=== Section Start ===
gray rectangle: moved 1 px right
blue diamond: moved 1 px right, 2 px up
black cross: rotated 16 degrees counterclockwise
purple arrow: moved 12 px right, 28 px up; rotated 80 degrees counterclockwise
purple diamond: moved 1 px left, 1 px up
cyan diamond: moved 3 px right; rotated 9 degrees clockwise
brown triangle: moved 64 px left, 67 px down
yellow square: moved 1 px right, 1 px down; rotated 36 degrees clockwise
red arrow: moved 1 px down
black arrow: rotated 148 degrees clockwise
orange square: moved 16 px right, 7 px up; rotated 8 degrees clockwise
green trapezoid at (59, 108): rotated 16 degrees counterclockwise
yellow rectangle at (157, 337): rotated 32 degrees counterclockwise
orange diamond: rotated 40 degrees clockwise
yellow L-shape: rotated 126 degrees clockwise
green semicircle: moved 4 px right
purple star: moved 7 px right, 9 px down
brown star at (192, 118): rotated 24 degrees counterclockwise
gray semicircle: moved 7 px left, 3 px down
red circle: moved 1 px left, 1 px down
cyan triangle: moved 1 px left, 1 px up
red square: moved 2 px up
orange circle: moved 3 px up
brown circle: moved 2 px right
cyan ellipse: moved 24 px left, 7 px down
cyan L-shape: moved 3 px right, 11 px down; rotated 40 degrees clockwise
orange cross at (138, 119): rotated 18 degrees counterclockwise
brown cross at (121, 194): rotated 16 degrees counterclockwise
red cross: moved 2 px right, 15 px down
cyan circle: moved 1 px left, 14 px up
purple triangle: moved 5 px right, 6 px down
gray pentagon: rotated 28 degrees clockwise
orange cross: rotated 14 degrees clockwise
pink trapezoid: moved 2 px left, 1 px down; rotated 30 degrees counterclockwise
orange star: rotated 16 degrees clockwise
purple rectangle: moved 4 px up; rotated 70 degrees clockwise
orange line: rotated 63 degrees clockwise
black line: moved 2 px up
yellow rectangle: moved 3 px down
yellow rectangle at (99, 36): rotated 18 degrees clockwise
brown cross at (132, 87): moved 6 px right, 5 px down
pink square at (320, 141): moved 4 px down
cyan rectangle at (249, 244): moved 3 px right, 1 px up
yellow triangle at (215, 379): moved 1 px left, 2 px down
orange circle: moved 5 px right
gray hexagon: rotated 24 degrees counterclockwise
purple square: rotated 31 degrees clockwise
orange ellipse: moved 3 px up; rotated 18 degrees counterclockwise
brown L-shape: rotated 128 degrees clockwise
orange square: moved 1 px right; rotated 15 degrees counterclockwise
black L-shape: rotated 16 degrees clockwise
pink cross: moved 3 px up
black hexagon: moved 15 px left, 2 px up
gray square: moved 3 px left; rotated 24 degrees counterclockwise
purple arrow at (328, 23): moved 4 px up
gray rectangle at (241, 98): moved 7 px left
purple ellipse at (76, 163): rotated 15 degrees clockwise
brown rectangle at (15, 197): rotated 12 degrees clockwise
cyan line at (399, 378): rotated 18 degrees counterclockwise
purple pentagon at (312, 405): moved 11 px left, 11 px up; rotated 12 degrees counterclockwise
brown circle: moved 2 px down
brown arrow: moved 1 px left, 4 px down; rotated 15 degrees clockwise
=== Section End ===
Return the listing above word for word.

§ **Response to this task**:
gray rectangle: moved 1 px right
blue diamond: moved 1 px right, 2 px up
black cross: rotated 16 degrees counterclockwise
purple arrow: moved 12 px right, 28 px up; rotated 80 degrees counterclockwise
purple diamond: moved 1 px left, 1 px up
cyan diamond: moved 3 px right; rotated 9 degrees clockwise
brown triangle: moved 64 px left, 67 px down
yellow square: moved 1 px right, 1 px down; rotated 36 degrees clockwise
red arrow: moved 1 px down
black arrow: rotated 148 degrees clockwise
orange square: moved 16 px right, 7 px up; rotated 8 degrees clockwise
green trapezoid at (59, 108): rotated 16 degrees counterclockwise
yellow rectangle at (157, 337): rotated 32 degrees counterclockwise
orange diamond: rotated 40 degrees clockwise
yellow L-shape: rotated 126 degrees clockwise
green semicircle: moved 4 px right
purple star: moved 7 px right, 9 px down
brown star at (192, 118): rotated 24 degrees counterclockwise
gray semicircle: moved 7 px left, 3 px down
red circle: moved 1 px left, 1 px down
cyan triangle: moved 1 px left, 1 px up
red square: moved 2 px up
orange circle: moved 3 px up
brown circle: moved 2 px right
cyan ellipse: moved 24 px left, 7 px down
cyan L-shape: moved 3 px right, 11 px down; rotated 40 degrees clockwise
orange cross at (138, 119): rotated 18 degrees counterclockwise
brown cross at (121, 194): rotated 16 degrees counterclockwise
red cross: moved 2 px right, 15 px down
cyan circle: moved 1 px left, 14 px up
purple triangle: moved 5 px right, 6 px down
gray pentagon: rotated 28 degrees clockwise
orange cross: rotated 14 degrees clockwise
pink trapezoid: moved 2 px left, 1 px down; rotated 30 degrees counterclockwise
orange star: rotated 16 degrees clockwise
purple rectangle: moved 4 px up; rotated 70 degrees clockwise
orange line: rotated 63 degrees clockwise
black line: moved 2 px up
yellow rectangle: moved 3 px down
yellow rectangle at (99, 36): rotated 18 degrees clockwise
brown cross at (132, 87): moved 6 px right, 5 px down
pink square at (320, 141): moved 4 px down
cyan rectangle at (249, 244): moved 3 px right, 1 px up
yellow triangle at (215, 379): moved 1 px left, 2 px down
orange circle: moved 5 px right
gray hexagon: rotated 24 degrees counterclockwise
purple square: rotated 31 degrees clockwise
orange ellipse: moved 3 px up; rotated 18 degrees counterclockwise
brown L-shape: rotated 128 degrees clockwise
orange square: moved 1 px right; rotated 15 degrees counterclockwise
black L-shape: rotated 16 degrees clockwise
pink cross: moved 3 px up
black hexagon: moved 15 px left, 2 px up
gray square: moved 3 px left; rotated 24 degrees counterclockwise
purple arrow at (328, 23): moved 4 px up
gray rectangle at (241, 98): moved 7 px left
purple ellipse at (76, 163): rotated 15 degrees clockwise
brown rectangle at (15, 197): rotated 12 degrees clockwise
cyan line at (399, 378): rotated 18 degrees counterclockwise
purple pentagon at (312, 405): moved 11 px left, 11 px up; rotated 12 degrees counterclockwise
brown circle: moved 2 px down
brown arrow: moved 1 px left, 4 px down; rotated 15 degrees clockwise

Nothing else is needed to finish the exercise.